• _Task item_: Give back each line of the data exactly.

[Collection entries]
■ ■ ■ ■

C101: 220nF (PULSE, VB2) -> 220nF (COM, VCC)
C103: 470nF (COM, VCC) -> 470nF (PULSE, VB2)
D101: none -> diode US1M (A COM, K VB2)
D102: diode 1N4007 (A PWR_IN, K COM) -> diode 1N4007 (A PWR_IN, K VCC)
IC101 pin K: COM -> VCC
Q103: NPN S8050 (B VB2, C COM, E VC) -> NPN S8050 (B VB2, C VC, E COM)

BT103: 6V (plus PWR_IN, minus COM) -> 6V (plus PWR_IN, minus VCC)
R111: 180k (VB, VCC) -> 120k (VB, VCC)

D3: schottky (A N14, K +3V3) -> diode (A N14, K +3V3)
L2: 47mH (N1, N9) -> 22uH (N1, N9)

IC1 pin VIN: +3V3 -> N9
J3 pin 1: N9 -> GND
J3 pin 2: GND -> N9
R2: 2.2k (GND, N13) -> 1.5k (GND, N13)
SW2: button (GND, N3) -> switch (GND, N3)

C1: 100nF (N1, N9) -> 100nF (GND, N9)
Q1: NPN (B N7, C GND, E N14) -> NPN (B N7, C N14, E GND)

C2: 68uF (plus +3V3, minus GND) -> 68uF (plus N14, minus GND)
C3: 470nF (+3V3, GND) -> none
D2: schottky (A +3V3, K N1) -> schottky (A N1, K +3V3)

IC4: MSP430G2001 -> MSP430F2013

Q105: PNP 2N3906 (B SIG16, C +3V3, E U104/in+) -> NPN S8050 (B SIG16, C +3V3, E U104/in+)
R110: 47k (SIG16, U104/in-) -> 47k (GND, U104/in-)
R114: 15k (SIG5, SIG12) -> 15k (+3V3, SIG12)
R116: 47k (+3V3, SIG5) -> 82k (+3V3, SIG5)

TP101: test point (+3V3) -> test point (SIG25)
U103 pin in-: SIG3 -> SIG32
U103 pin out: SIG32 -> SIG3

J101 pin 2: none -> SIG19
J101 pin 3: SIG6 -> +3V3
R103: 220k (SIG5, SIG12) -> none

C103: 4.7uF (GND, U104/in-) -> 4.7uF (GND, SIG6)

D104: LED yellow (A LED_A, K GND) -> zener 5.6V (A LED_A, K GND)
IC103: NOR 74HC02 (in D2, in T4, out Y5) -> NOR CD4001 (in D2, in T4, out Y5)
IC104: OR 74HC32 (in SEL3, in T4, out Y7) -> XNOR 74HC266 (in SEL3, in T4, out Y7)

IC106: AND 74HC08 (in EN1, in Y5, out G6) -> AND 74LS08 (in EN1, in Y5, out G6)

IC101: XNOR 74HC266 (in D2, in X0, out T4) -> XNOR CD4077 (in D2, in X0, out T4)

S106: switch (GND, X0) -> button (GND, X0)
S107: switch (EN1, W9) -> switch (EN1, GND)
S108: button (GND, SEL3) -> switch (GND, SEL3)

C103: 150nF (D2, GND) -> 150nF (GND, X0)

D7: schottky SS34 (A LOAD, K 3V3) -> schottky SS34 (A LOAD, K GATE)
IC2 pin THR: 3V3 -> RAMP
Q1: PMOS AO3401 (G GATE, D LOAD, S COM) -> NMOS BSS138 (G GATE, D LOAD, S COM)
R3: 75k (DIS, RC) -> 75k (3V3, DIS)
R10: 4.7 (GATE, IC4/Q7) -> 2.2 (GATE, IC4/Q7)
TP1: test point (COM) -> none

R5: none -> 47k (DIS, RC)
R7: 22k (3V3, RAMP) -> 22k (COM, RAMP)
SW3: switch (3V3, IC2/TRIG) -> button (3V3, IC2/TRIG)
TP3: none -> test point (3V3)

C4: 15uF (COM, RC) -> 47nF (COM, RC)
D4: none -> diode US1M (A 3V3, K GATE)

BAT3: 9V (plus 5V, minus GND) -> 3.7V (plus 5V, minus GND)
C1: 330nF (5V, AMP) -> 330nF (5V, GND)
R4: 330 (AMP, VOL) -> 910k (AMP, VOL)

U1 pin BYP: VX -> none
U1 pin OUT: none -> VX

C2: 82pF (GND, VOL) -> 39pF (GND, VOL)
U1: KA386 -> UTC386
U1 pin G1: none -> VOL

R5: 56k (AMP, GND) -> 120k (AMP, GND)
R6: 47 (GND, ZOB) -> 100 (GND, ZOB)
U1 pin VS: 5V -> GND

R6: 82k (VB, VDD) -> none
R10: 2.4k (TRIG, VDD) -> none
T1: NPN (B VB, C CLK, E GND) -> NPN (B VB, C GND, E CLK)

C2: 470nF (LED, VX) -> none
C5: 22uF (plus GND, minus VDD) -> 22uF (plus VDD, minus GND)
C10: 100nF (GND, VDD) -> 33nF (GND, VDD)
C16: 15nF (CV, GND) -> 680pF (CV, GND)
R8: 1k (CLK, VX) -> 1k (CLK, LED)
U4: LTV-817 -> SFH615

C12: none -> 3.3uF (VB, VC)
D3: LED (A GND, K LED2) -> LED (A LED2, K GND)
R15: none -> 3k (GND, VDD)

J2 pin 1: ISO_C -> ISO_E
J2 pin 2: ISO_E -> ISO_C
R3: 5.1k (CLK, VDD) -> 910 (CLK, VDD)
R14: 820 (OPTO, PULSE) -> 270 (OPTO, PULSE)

■ ■ ■ ■

• _Response to the exercise_:
C101: 220nF (PULSE, VB2) -> 220nF (COM, VCC)
C103: 470nF (COM, VCC) -> 470nF (PULSE, VB2)
D101: none -> diode US1M (A COM, K VB2)
D102: diode 1N4007 (A PWR_IN, K COM) -> diode 1N4007 (A PWR_IN, K VCC)
IC101 pin K: COM -> VCC
Q103: NPN S8050 (B VB2, C COM, E VC) -> NPN S8050 (B VB2, C VC, E COM)

BT103: 6V (plus PWR_IN, minus COM) -> 6V (plus PWR_IN, minus VCC)
R111: 180k (VB, VCC) -> 120k (VB, VCC)

D3: schottky (A N14, K +3V3) -> diode (A N14, K +3V3)
L2: 47mH (N1, N9) -> 22uH (N1, N9)

IC1 pin VIN: +3V3 -> N9
J3 pin 1: N9 -> GND
J3 pin 2: GND -> N9
R2: 2.2k (GND, N13) -> 1.5k (GND, N13)
SW2: button (GND, N3) -> switch (GND, N3)

C1: 100nF (N1, N9) -> 100nF (GND, N9)
Q1: NPN (B N7, C GND, E N14) -> NPN (B N7, C N14, E GND)

C2: 68uF (plus +3V3, minus GND) -> 68uF (plus N14, minus GND)
C3: 470nF (+3V3, GND) -> none
D2: schottky (A +3V3, K N1) -> schottky (A N1, K +3V3)

IC4: MSP430G2001 -> MSP430F2013

Q105: PNP 2N3906 (B SIG16, C +3V3, E U104/in+) -> NPN S8050 (B SIG16, C +3V3, E U104/in+)
R110: 47k (SIG16, U104/in-) -> 47k (GND, U104/in-)
R114: 15k (SIG5, SIG12) -> 15k (+3V3, SIG12)
R116: 47k (+3V3, SIG5) -> 82k (+3V3, SIG5)

TP101: test point (+3V3) -> test point (SIG25)
U103 pin in-: SIG3 -> SIG32
U103 pin out: SIG32 -> SIG3

J101 pin 2: none -> SIG19
J101 pin 3: SIG6 -> +3V3
R103: 220k (SIG5, SIG12) -> none

C103: 4.7uF (GND, U104/in-) -> 4.7uF (GND, SIG6)

D104: LED yellow (A LED_A, K GND) -> zener 5.6V (A LED_A, K GND)
IC103: NOR 74HC02 (in D2, in T4, out Y5) -> NOR CD4001 (in D2, in T4, out Y5)
IC104: OR 74HC32 (in SEL3, in T4, out Y7) -> XNOR 74HC266 (in SEL3, in T4, out Y7)

IC106: AND 74HC08 (in EN1, in Y5, out G6) -> AND 74LS08 (in EN1, in Y5, out G6)

IC101: XNOR 74HC266 (in D2, in X0, out T4) -> XNOR CD4077 (in D2, in X0, out T4)

S106: switch (GND, X0) -> button (GND, X0)
S107: switch (EN1, W9) -> switch (EN1, GND)
S108: button (GND, SEL3) -> switch (GND, SEL3)

C103: 150nF (D2, GND) -> 150nF (GND, X0)

D7: schottky SS34 (A LOAD, K 3V3) -> schottky SS34 (A LOAD, K GATE)
IC2 pin THR: 3V3 -> RAMP
Q1: PMOS AO3401 (G GATE, D LOAD, S COM) -> NMOS BSS138 (G GATE, D LOAD, S COM)
R3: 75k (DIS, RC) -> 75k (3V3, DIS)
R10: 4.7 (GATE, IC4/Q7) -> 2.2 (GATE, IC4/Q7)
TP1: test point (COM) -> none

R5: none -> 47k (DIS, RC)
R7: 22k (3V3, RAMP) -> 22k (COM, RAMP)
SW3: switch (3V3, IC2/TRIG) -> button (3V3, IC2/TRIG)
TP3: none -> test point (3V3)

C4: 15uF (COM, RC) -> 47nF (COM, RC)
D4: none -> diode US1M (A 3V3, K GATE)

BAT3: 9V (plus 5V, minus GND) -> 3.7V (plus 5V, minus GND)
C1: 330nF (5V, AMP) -> 330nF (5V, GND)
R4: 330 (AMP, VOL) -> 910k (AMP, VOL)

U1 pin BYP: VX -> none
U1 pin OUT: none -> VX

C2: 82pF (GND, VOL) -> 39pF (GND, VOL)
U1: KA386 -> UTC386
U1 pin G1: none -> VOL

R5: 56k (AMP, GND) -> 120k (AMP, GND)
R6: 47 (GND, ZOB) -> 100 (GND, ZOB)
U1 pin VS: 5V -> GND

R6: 82k (VB, VDD) -> none
R10: 2.4k (TRIG, VDD) -> none
T1: NPN (B VB, C CLK, E GND) -> NPN (B VB, C GND, E CLK)

C2: 470nF (LED, VX) -> none
C5: 22uF (plus GND, minus VDD) -> 22uF (plus VDD, minus GND)
C10: 100nF (GND, VDD) -> 33nF (GND, VDD)
C16: 15nF (CV, GND) -> 680pF (CV, GND)
R8: 1k (CLK, VX) -> 1k (CLK, LED)
U4: LTV-817 -> SFH615

C12: none -> 3.3uF (VB, VC)
D3: LED (A GND, K LED2) -> LED (A LED2, K GND)
R15: none -> 3k (GND, VDD)

J2 pin 1: ISO_C -> ISO_E
J2 pin 2: ISO_E -> ISO_C
R3: 5.1k (CLK, VDD) -> 910 (CLK, VDD)
R14: 820 (OPTO, PULSE) -> 270 (OPTO, PULSE)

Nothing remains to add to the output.